# Task objective
Check each line of the data for "DGND", and copy the ones that have it.
START Material to process
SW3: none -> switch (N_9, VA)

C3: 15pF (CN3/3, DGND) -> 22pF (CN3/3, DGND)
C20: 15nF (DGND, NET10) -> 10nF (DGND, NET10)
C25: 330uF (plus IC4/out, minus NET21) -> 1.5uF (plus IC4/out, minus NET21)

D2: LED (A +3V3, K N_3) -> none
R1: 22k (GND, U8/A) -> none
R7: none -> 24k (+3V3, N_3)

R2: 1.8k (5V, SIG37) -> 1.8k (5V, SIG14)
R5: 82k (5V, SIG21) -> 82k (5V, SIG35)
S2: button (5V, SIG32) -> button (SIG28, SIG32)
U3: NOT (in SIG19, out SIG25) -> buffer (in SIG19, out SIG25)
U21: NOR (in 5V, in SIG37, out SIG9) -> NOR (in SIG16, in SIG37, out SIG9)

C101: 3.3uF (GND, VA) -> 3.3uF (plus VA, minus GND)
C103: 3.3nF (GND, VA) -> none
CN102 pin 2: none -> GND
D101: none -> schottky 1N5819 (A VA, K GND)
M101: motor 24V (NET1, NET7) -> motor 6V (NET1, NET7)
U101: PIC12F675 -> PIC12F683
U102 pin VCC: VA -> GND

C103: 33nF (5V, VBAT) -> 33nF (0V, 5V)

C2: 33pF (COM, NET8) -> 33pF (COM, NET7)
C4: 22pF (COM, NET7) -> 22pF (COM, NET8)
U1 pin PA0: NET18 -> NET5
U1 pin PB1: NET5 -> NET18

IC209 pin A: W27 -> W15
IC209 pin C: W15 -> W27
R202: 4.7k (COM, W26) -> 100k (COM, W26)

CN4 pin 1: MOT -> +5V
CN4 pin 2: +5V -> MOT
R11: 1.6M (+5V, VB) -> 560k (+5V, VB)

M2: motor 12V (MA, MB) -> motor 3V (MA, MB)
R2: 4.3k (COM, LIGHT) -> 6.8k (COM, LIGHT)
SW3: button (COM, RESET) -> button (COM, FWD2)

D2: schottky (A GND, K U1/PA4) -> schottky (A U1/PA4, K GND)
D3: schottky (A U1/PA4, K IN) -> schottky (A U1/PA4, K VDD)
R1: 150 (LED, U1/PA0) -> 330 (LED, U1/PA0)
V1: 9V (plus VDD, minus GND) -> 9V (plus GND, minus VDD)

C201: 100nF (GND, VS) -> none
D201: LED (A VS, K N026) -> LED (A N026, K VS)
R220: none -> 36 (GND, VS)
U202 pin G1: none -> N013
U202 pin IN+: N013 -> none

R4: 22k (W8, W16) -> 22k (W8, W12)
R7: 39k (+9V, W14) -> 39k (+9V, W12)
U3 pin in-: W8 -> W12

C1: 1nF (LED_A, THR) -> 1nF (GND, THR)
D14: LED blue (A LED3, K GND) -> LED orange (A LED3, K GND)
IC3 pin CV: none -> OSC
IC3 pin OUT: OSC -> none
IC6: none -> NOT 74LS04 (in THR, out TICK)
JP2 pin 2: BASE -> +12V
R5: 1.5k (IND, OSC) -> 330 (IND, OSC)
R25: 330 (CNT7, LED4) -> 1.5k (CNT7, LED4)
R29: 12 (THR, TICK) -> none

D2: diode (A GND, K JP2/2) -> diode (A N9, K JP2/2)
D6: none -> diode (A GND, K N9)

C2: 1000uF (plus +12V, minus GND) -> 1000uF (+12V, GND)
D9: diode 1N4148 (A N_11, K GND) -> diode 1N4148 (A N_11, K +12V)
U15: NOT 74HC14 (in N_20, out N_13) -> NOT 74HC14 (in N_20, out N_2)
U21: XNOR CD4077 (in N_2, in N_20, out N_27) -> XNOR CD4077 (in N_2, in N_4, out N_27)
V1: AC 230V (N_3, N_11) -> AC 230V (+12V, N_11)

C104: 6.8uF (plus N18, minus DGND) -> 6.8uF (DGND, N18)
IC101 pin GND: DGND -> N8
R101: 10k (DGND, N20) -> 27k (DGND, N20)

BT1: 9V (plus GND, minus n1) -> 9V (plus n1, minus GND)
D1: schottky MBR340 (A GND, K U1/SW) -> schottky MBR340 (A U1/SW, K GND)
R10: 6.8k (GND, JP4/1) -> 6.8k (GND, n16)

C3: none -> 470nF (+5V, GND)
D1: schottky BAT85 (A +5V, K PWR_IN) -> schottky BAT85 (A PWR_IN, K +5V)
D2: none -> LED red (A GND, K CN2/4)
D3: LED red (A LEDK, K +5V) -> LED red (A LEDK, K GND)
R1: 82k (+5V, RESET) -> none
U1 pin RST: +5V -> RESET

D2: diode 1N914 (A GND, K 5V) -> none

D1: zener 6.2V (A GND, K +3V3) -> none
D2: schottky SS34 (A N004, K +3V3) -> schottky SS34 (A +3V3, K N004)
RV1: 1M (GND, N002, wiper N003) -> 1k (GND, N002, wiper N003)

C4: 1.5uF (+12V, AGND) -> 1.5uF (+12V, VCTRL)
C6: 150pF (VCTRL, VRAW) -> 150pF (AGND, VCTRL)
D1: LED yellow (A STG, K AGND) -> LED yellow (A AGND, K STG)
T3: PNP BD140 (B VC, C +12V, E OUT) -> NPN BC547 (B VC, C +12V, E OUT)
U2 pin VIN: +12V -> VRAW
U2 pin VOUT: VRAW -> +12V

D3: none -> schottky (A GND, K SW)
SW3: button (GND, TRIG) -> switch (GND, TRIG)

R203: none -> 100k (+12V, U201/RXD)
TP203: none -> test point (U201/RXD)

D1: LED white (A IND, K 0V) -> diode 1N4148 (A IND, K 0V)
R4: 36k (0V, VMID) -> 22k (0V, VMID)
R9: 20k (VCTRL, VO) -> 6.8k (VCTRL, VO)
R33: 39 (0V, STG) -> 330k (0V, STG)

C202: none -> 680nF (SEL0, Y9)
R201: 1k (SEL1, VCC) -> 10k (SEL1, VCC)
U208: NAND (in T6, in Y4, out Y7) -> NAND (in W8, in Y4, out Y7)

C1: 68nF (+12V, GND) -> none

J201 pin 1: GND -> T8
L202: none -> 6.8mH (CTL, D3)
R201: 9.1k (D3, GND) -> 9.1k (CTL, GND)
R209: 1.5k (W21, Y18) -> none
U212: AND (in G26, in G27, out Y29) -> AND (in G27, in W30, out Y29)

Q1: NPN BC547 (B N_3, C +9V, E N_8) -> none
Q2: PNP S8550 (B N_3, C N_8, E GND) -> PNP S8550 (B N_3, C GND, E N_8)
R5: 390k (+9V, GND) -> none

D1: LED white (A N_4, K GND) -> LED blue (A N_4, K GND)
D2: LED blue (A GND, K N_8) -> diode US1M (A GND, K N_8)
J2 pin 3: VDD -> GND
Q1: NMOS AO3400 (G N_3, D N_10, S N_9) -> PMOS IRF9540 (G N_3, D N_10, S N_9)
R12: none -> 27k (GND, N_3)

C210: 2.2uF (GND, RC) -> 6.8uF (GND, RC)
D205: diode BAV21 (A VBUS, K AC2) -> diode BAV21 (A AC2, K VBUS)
END Material to process
# Problem solution
C3: 15pF (CN3/3, DGND) -> 22pF (CN3/3, DGND)
C20: 15nF (DGND, NET10) -> 10nF (DGND, NET10)
C104: 6.8uF (plus N18, minus DGND) -> 6.8uF (DGND, N18)
IC101 pin GND: DGND -> N8
R101: 10k (DGND, N20) -> 27k (DGND, N20)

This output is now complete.